About this task.
Can you reproduce the entries below word for word, leaving out the pictures?

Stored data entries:
________________________
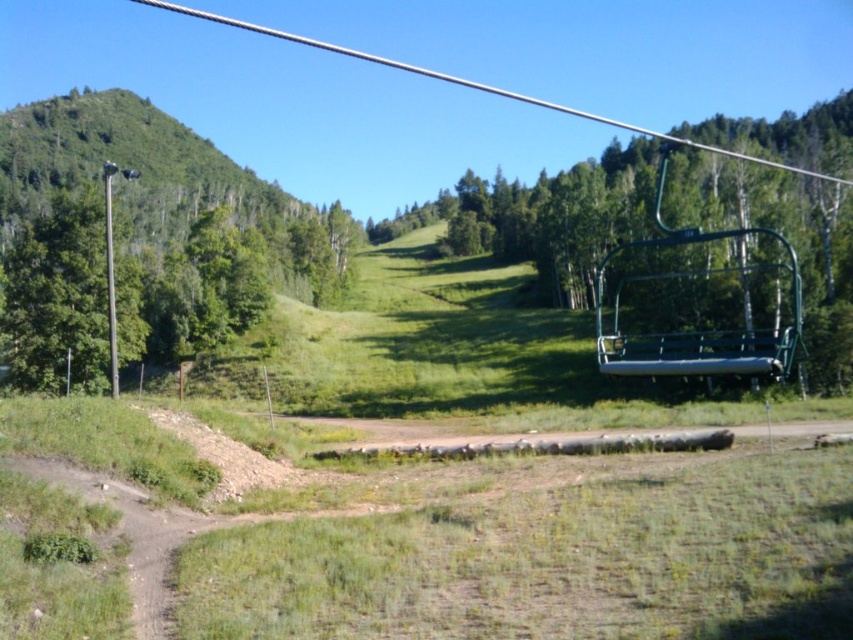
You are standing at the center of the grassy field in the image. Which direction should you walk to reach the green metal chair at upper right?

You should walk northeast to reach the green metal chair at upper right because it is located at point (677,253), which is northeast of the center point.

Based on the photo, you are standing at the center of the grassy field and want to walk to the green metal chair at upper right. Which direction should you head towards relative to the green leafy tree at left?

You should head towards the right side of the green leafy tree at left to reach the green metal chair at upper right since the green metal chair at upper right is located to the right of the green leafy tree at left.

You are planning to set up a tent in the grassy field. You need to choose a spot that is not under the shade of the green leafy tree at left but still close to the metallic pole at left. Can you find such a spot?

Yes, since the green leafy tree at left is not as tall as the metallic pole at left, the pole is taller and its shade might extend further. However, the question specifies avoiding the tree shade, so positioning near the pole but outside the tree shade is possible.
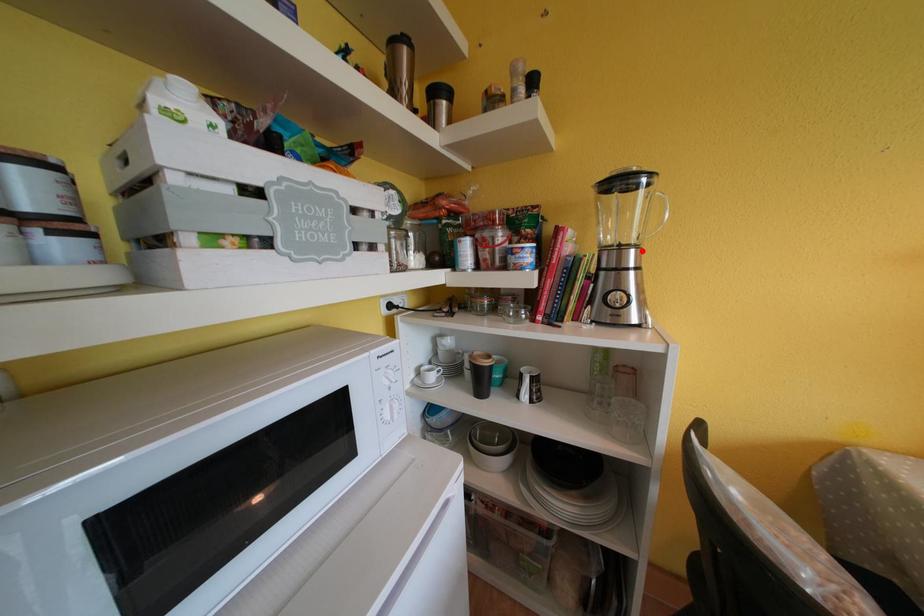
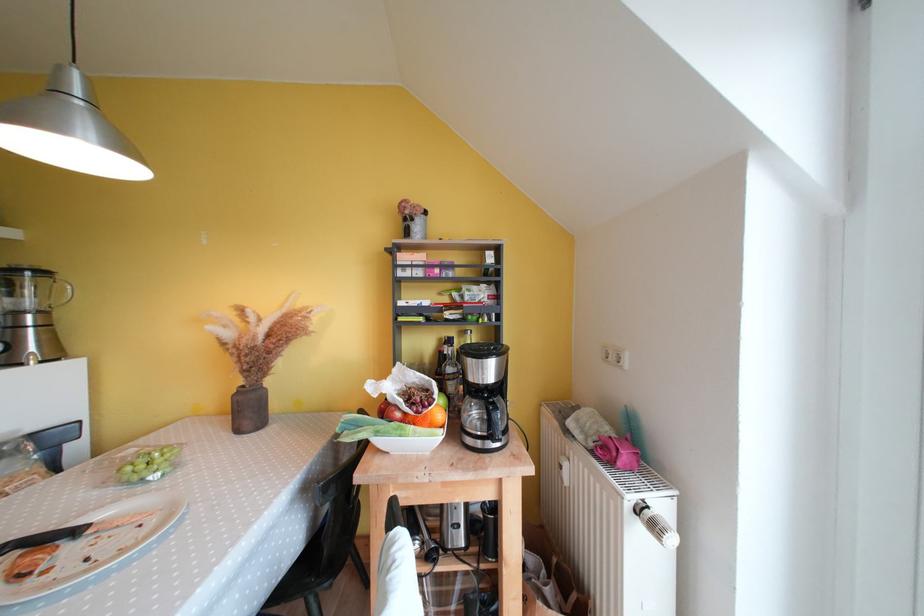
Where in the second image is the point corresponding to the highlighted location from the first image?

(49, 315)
________________________
Answer for this exercise.
You are standing at the center of the grassy field in the image. Which direction should you walk to reach the green metal chair at upper right?

You should walk northeast to reach the green metal chair at upper right because it is located at point (677,253), which is northeast of the center point.

Based on the photo, you are standing at the center of the grassy field and want to walk to the green metal chair at upper right. Which direction should you head towards relative to the green leafy tree at left?

You should head towards the right side of the green leafy tree at left to reach the green metal chair at upper right since the green metal chair at upper right is located to the right of the green leafy tree at left.

You are planning to set up a tent in the grassy field. You need to choose a spot that is not under the shade of the green leafy tree at left but still close to the metallic pole at left. Can you find such a spot?

Yes, since the green leafy tree at left is not as tall as the metallic pole at left, the pole is taller and its shade might extend further. However, the question specifies avoiding the tree shade, so positioning near the pole but outside the tree shade is possible.
Where in the second image is the point corresponding to the highlighted location from the first image?

(49, 315)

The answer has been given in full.